Segment Start: Records to use

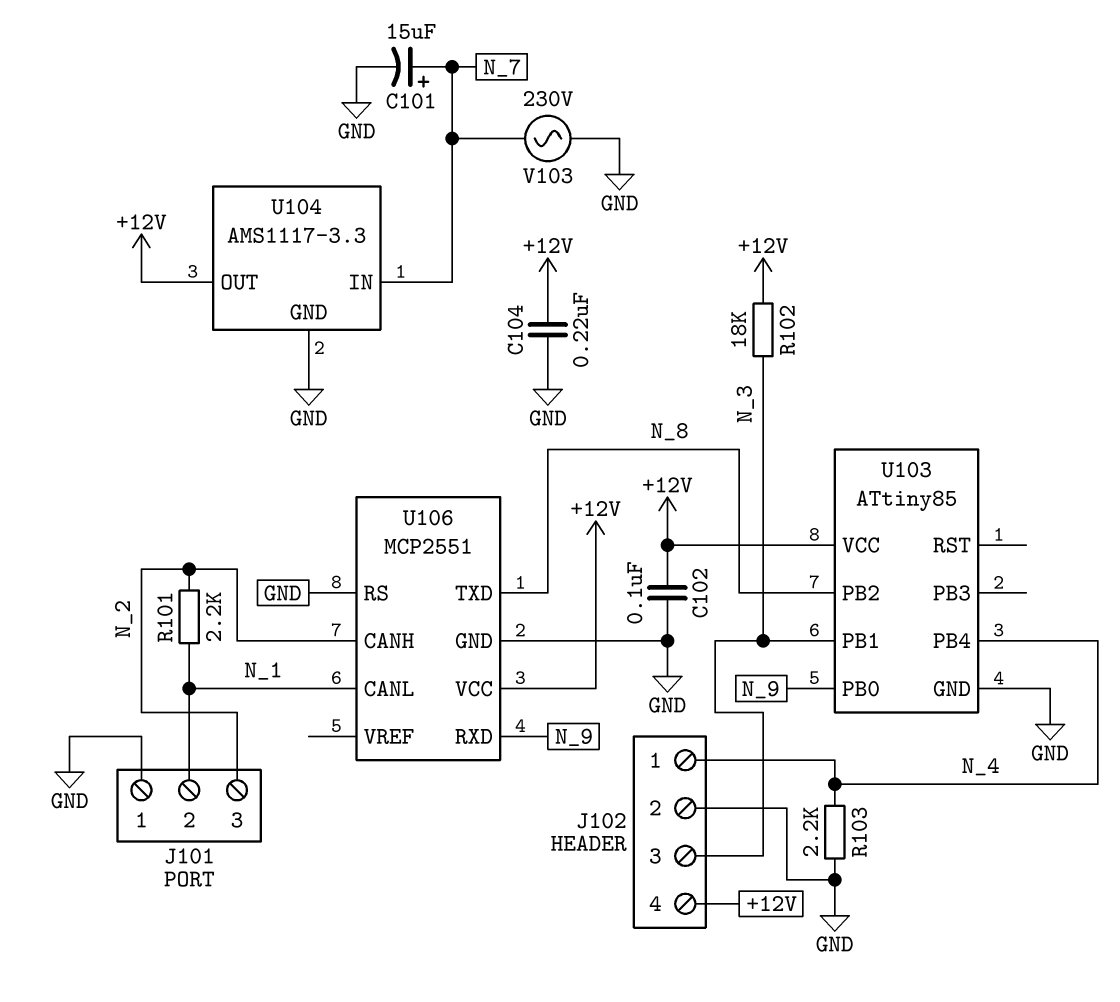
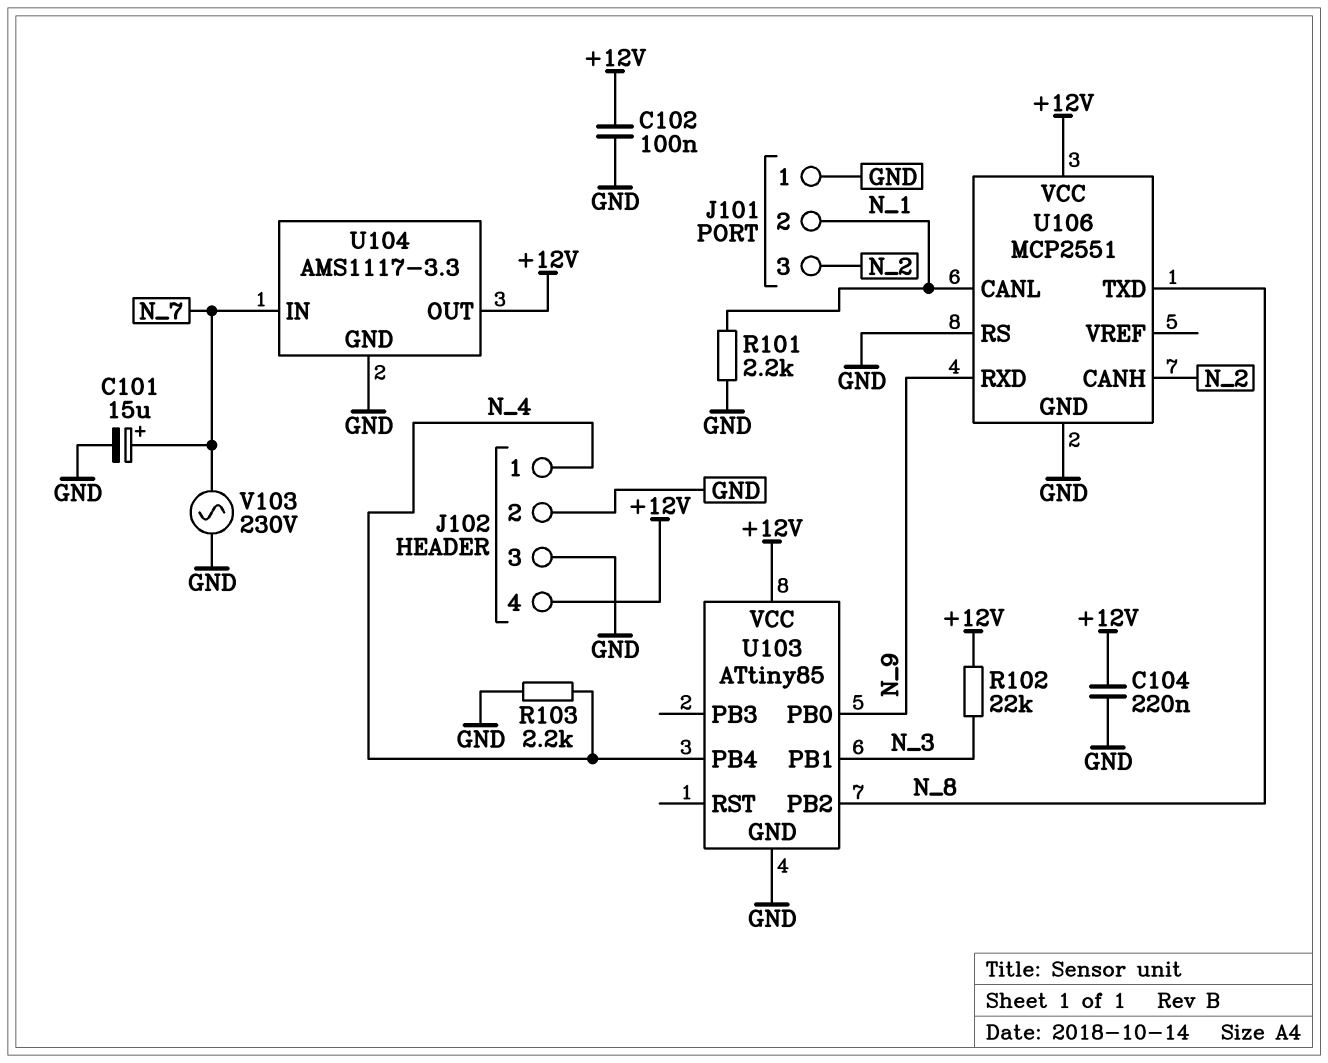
J102 pin 3: N_3 -> GND
R101: 2.2k (N_1, N_2) -> 2.2k (GND, N_1)
R102: 18k (+12V, N_3) -> 22k (+12V, N_3)

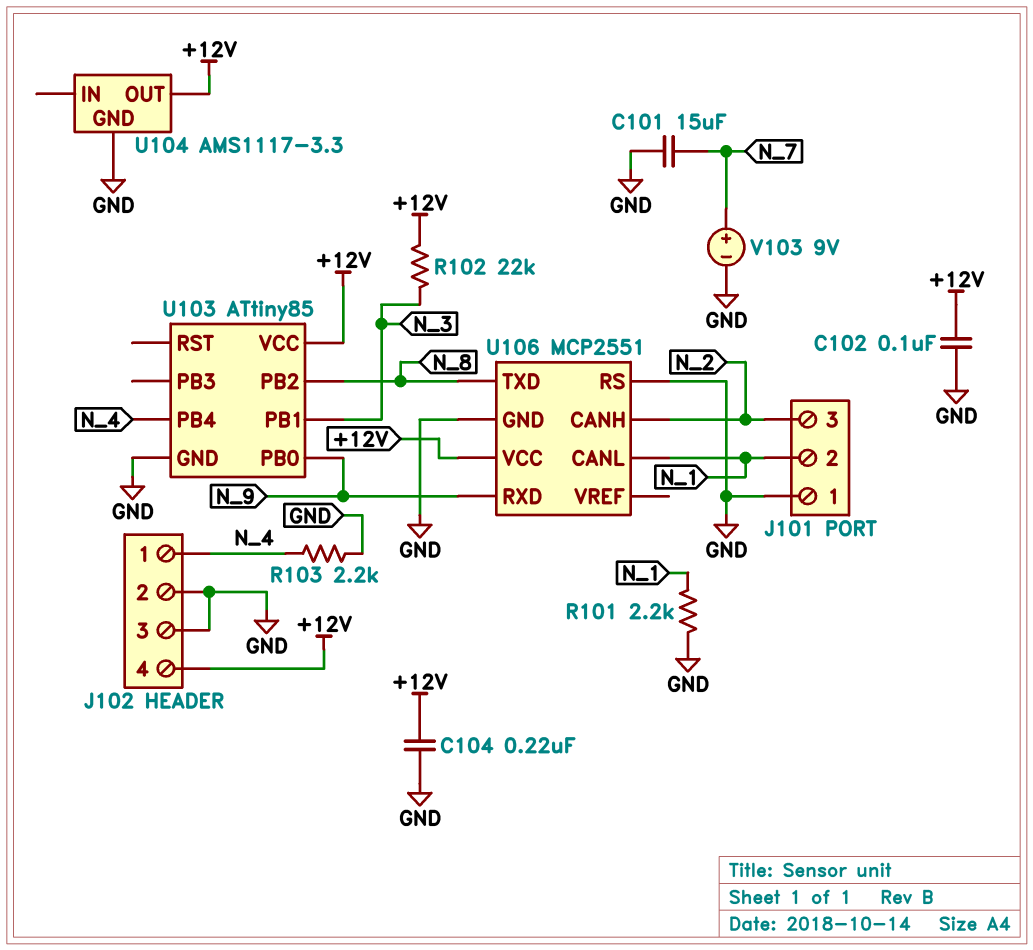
C101: 15uF (plus N_7, minus GND) -> 15uF (GND, N_7)
U104 pin IN: N_7 -> none
V103: AC 230V (GND, N_7) -> 9V (plus N_7, minus GND)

Segment End: Records to use

__What the task asks__. An exact, line-for-line copy is required: from the line containing "C101: 15uF (plus" through the final line of the listing above, both included, with nothing else.

__Response area__.
C101: 15uF (plus N_7, minus GND) -> 15uF (GND, N_7)
U104 pin IN: N_7 -> none
V103: AC 230V (GND, N_7) -> 9V (plus N_7, minus GND)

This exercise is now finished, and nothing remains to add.